§ RECORDS FOR THIS EXERCISE:

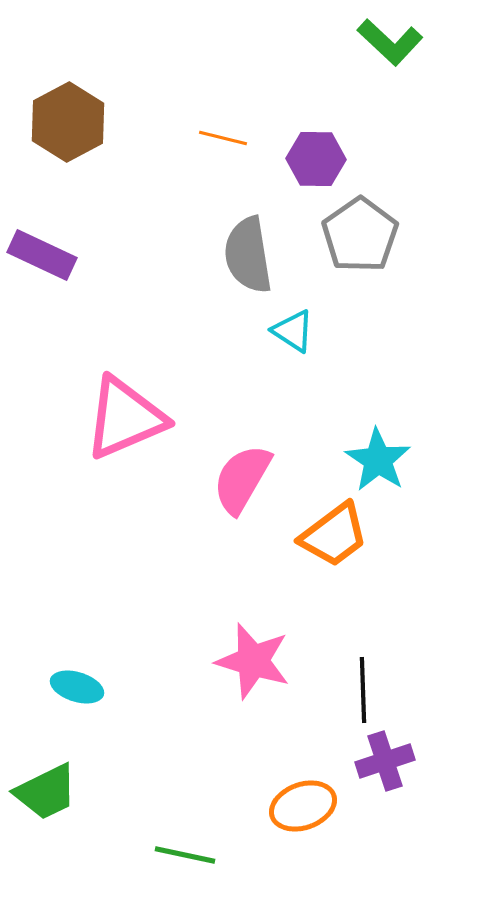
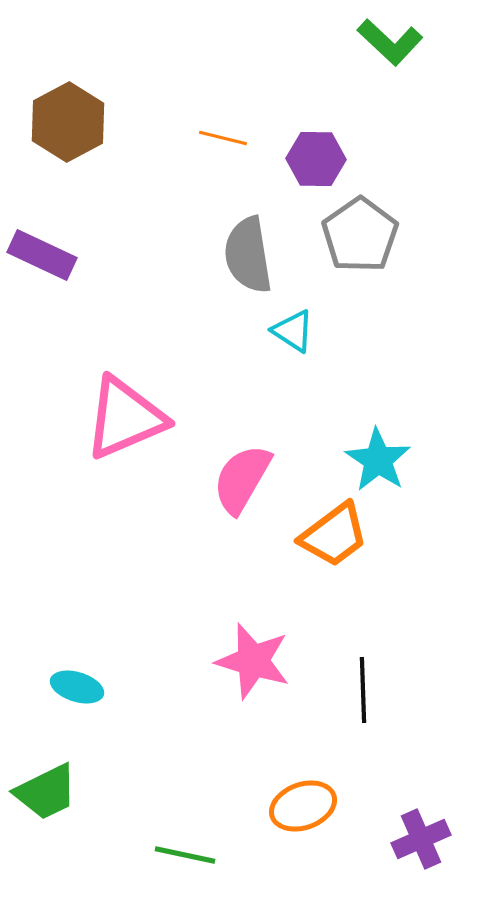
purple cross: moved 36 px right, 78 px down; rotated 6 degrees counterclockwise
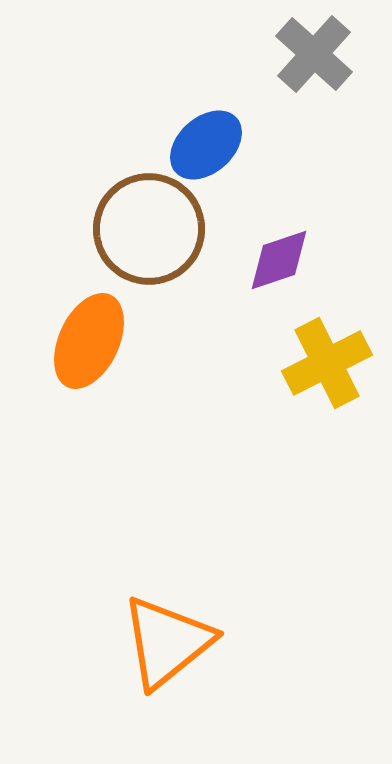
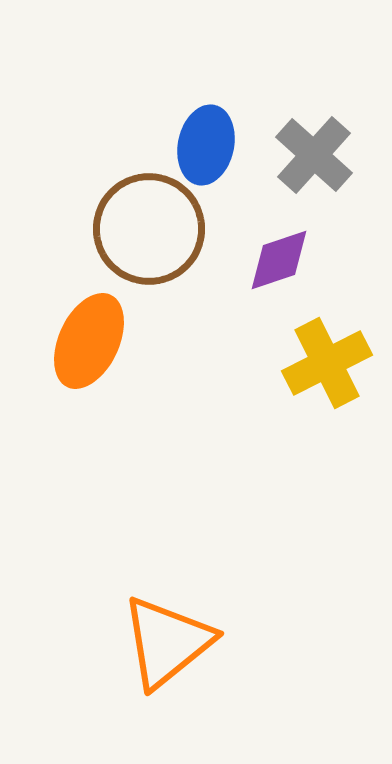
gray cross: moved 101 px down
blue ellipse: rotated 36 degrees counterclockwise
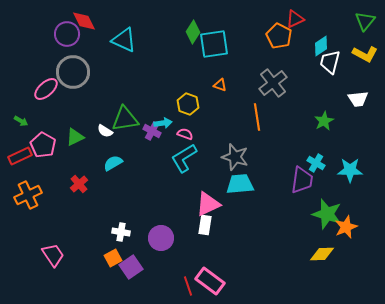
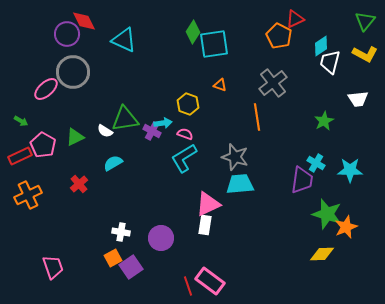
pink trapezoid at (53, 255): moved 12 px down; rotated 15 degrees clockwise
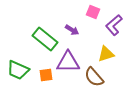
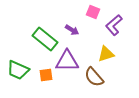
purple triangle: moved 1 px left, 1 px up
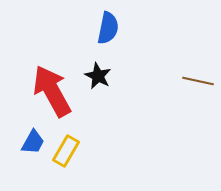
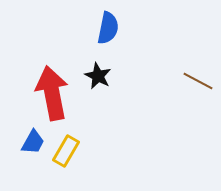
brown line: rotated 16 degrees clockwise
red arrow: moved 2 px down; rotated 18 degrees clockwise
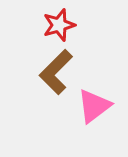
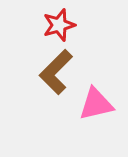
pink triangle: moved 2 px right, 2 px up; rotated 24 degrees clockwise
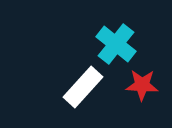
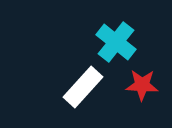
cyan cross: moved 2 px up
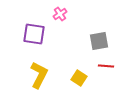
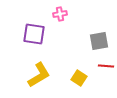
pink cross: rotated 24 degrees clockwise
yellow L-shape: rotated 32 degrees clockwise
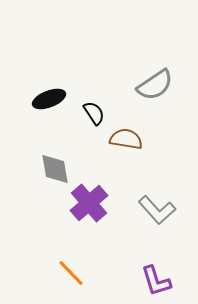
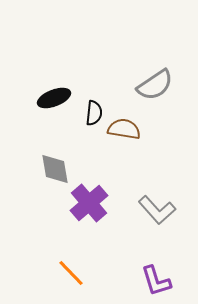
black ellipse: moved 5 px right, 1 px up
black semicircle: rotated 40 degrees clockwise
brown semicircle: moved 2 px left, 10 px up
* * *
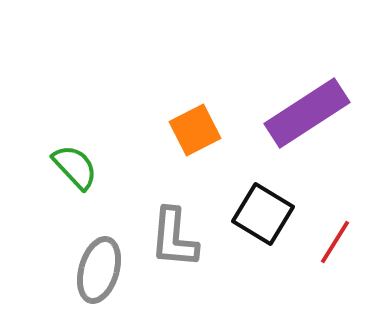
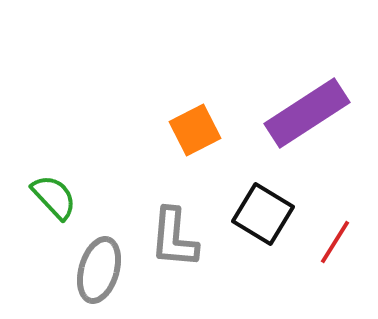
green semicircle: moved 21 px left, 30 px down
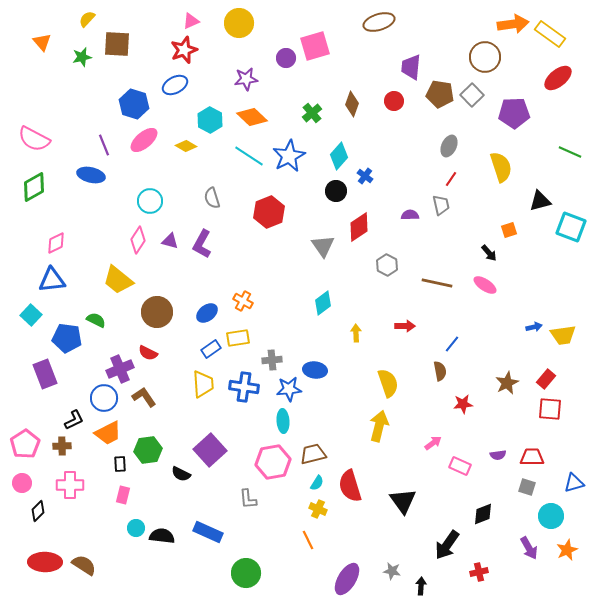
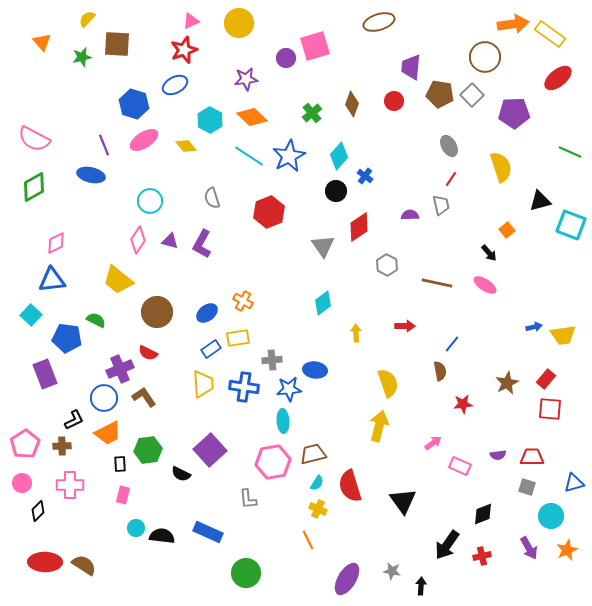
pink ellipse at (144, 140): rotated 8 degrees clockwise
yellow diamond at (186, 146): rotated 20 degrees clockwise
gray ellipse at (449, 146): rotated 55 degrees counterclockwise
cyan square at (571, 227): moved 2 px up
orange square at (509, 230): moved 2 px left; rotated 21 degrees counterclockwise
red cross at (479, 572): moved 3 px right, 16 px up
* * *
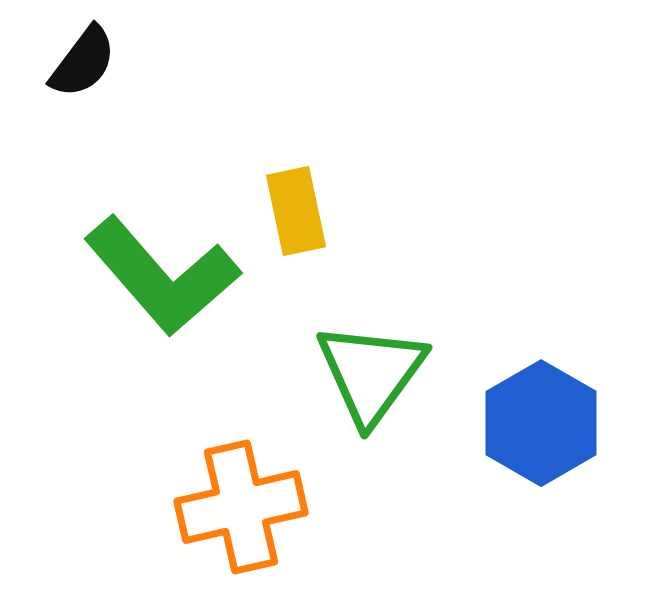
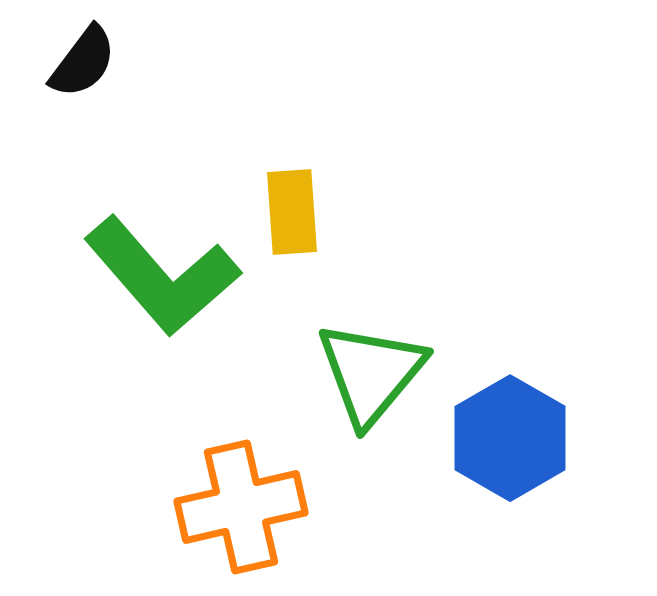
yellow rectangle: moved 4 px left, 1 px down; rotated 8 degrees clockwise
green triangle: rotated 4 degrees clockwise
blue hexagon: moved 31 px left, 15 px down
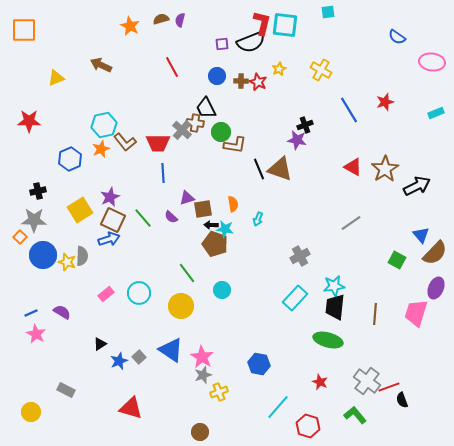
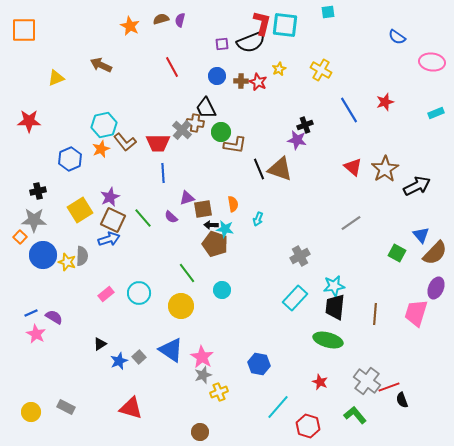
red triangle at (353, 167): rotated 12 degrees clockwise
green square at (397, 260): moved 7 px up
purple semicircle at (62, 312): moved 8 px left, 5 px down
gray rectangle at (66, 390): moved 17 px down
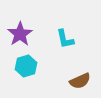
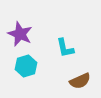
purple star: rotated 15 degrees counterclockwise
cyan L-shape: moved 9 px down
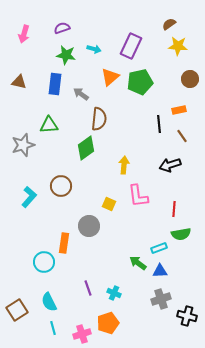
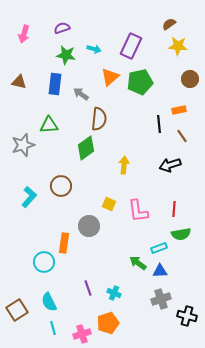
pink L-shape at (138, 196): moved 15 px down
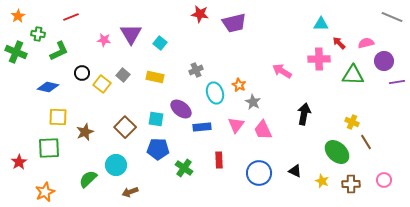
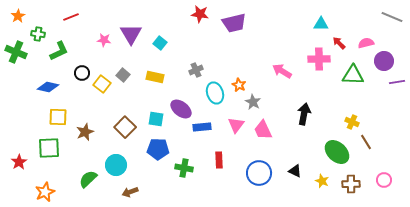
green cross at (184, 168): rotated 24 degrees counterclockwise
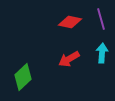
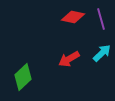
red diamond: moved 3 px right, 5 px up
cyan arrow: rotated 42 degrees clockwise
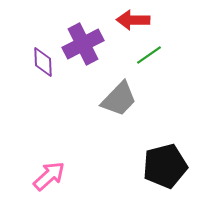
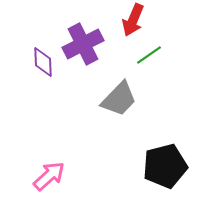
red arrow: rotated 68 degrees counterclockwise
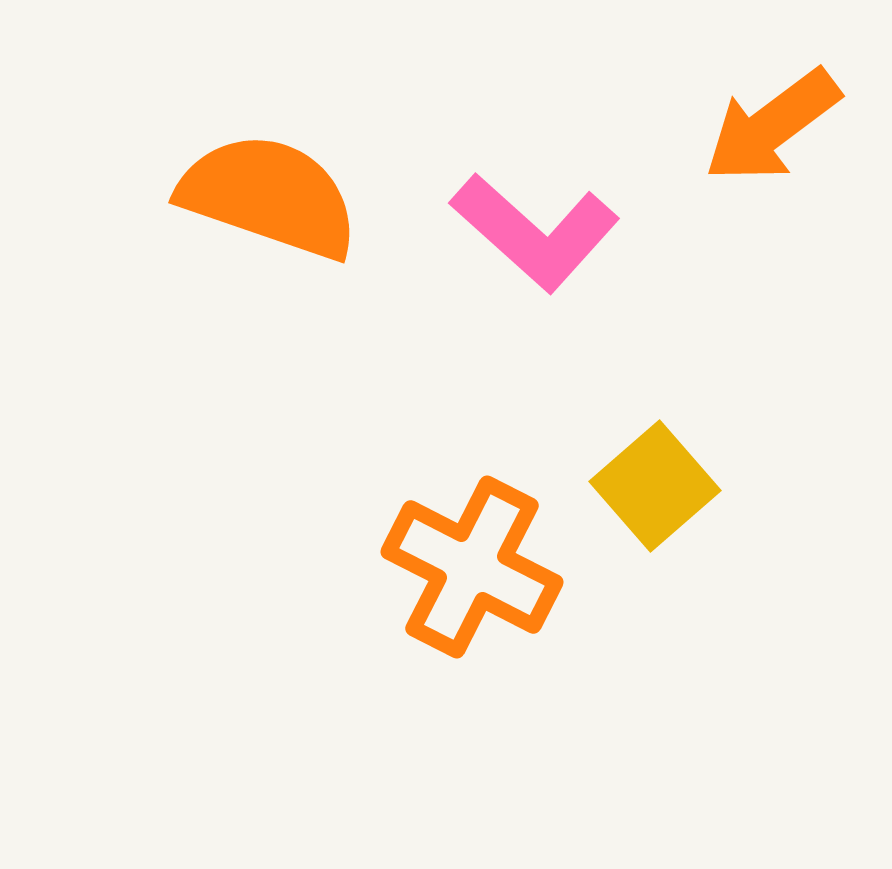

§ EXERCISE PROMPT:
How many of the lines above include the string "ellipse"? Give only the number.

§ EXERCISE OUTPUT:
4